BEGIN DATA SHOWN

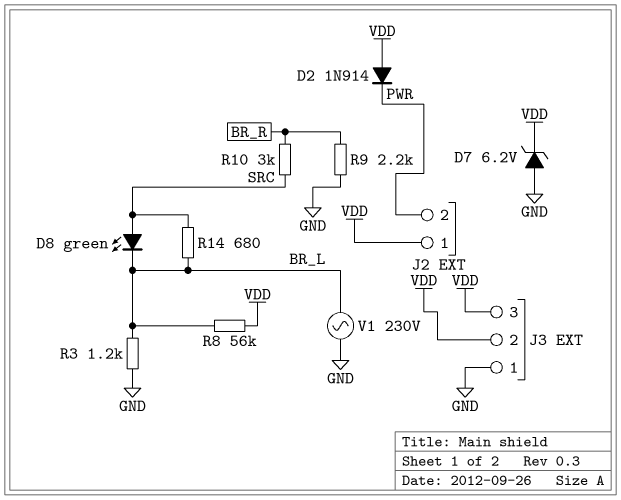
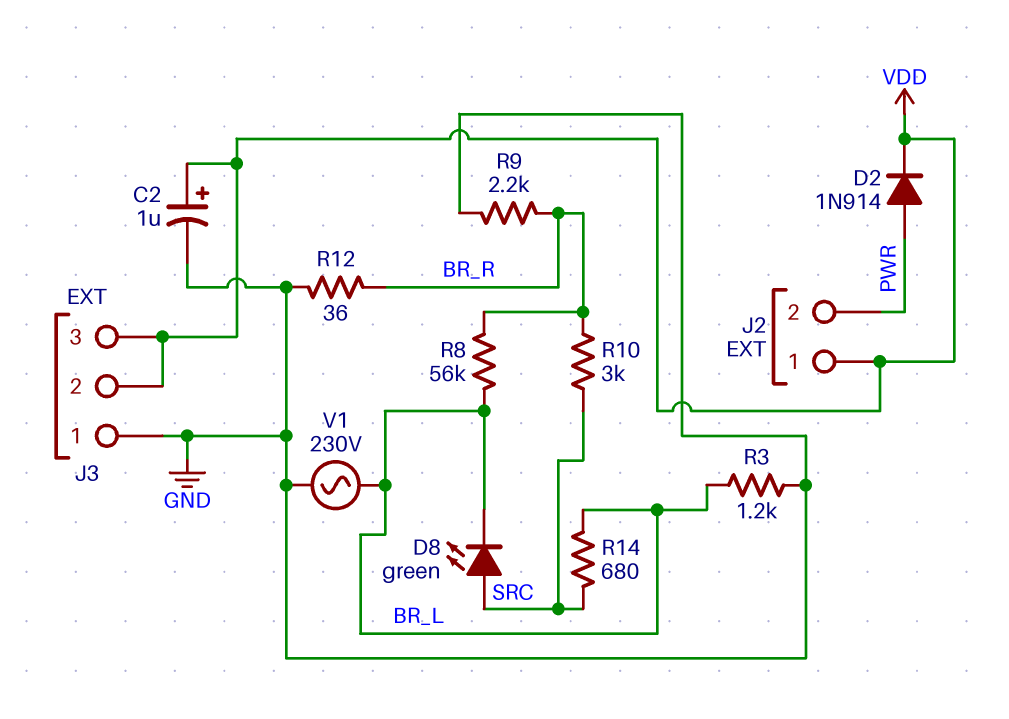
C2: none -> 1uF (plus VDD, minus GND)
D2: diode 1N914 (A VDD, K PWR) -> diode 1N914 (A PWR, K VDD)
D7: zener 6.2V (A GND, K VDD) -> none
R8: 56k (BR_L, VDD) -> 56k (BR_L, BR_R)
R12: none -> 36 (BR_R, GND)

END DATA SHOWN

YOUR ASSIGNMENT
Restating the data word for word is the task, and pictures are to be omitted.

RESPONSE AREA
C2: none -> 1uF (plus VDD, minus GND)
D2: diode 1N914 (A VDD, K PWR) -> diode 1N914 (A PWR, K VDD)
D7: zener 6.2V (A GND, K VDD) -> none
R8: 56k (BR_L, VDD) -> 56k (BR_L, BR_R)
R12: none -> 36 (BR_R, GND)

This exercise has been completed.